▶ [Task to carry out]
Taking each line of the material below in turn, count those containing the string "VEXT". Provide the number alone.

▶ [Records shown]
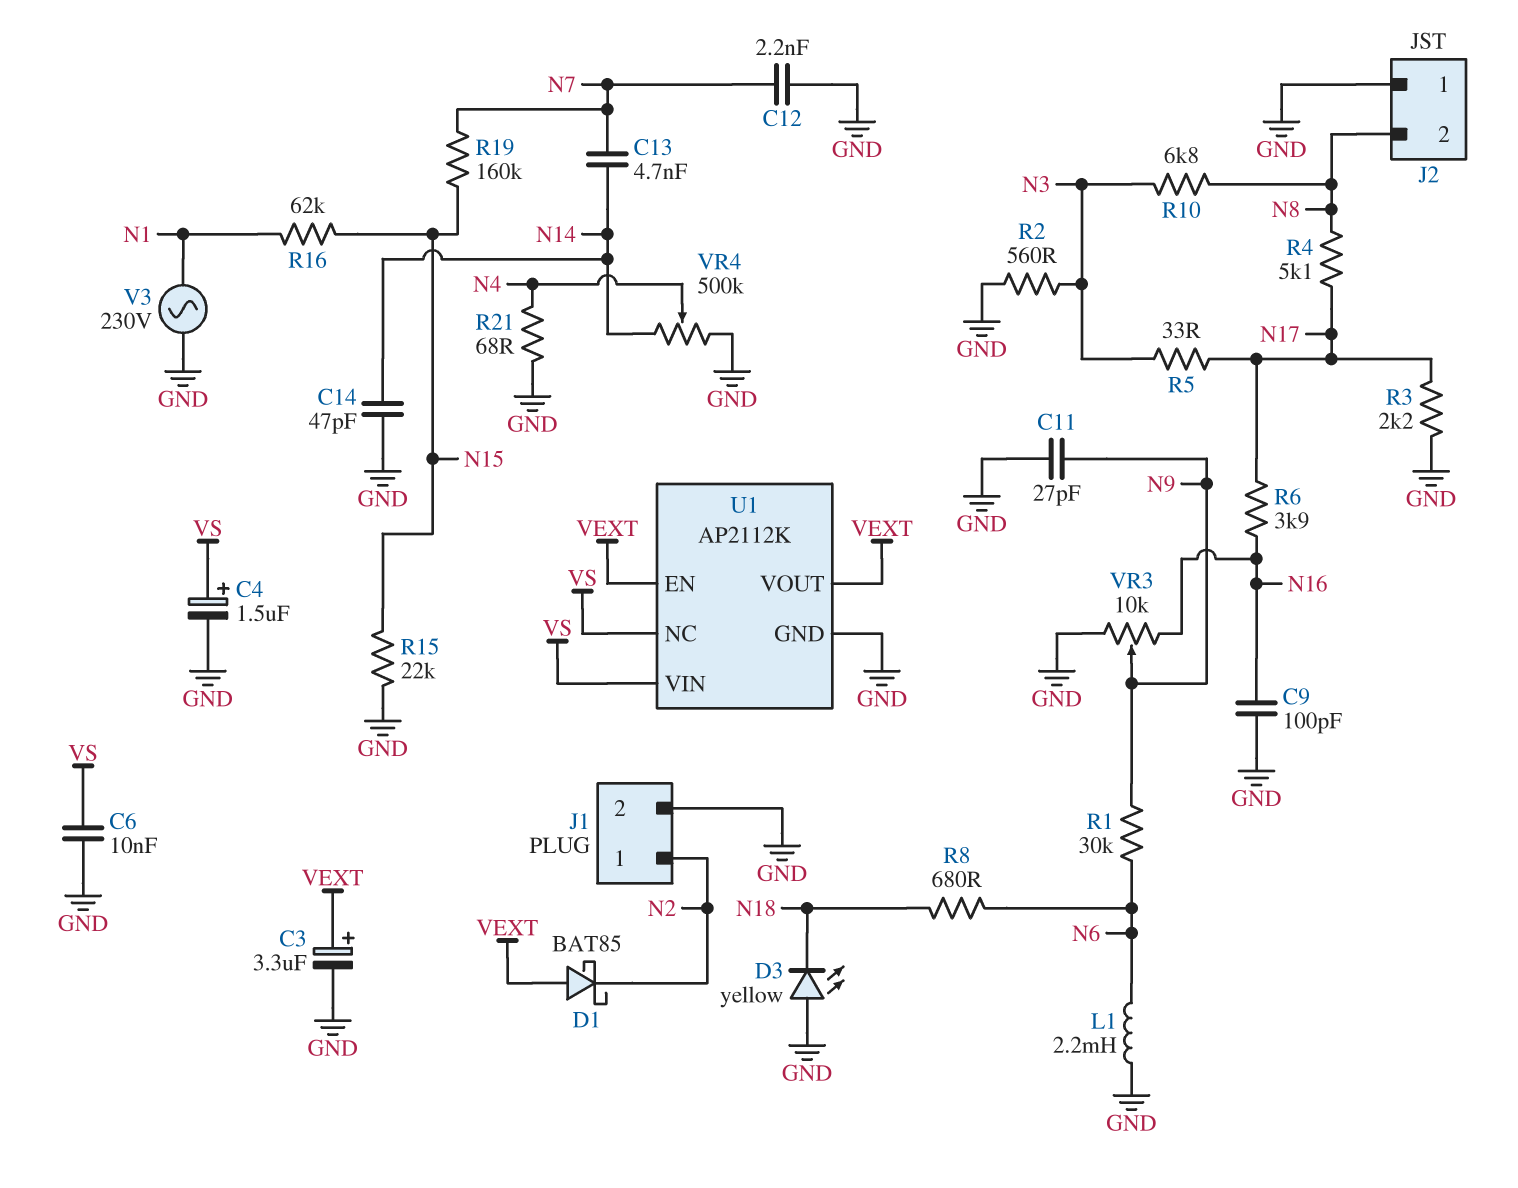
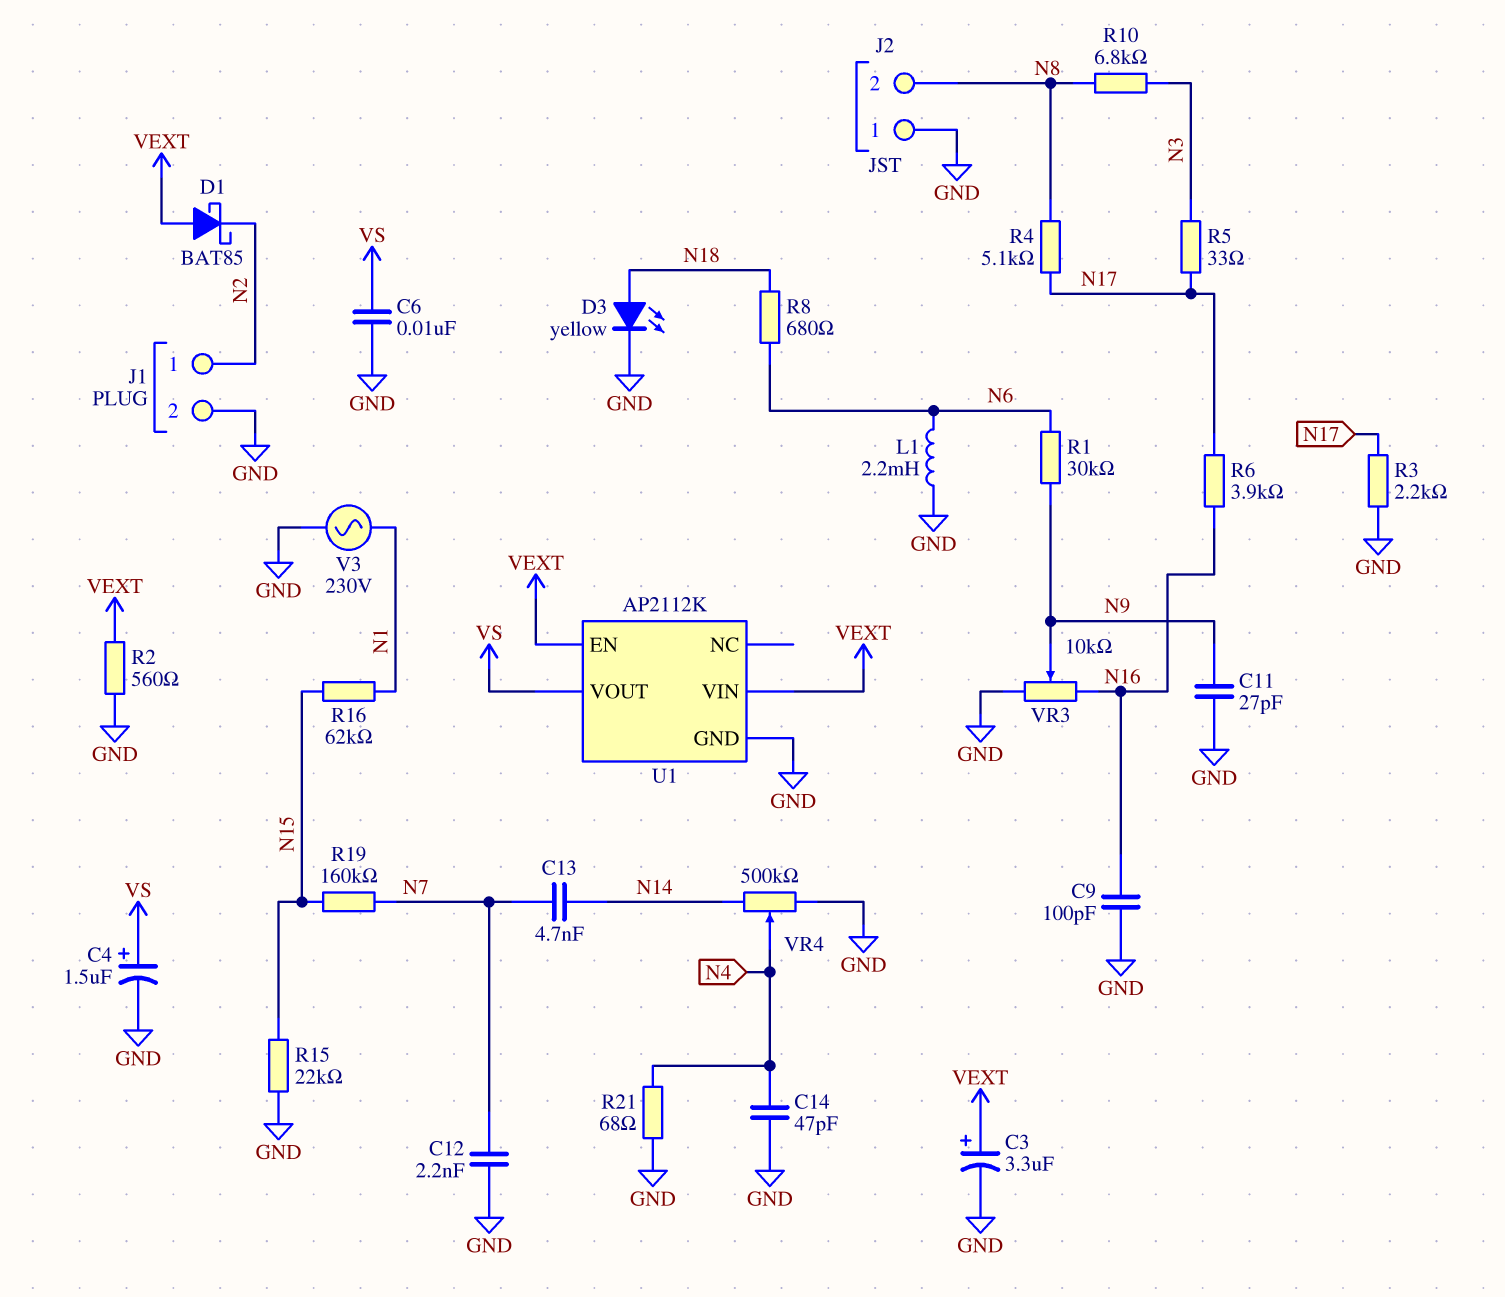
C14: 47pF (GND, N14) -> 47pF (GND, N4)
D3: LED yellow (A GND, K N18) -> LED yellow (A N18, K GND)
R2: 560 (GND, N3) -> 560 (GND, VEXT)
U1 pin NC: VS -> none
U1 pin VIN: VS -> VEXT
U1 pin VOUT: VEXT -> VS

▶ [Answer to this problem]
3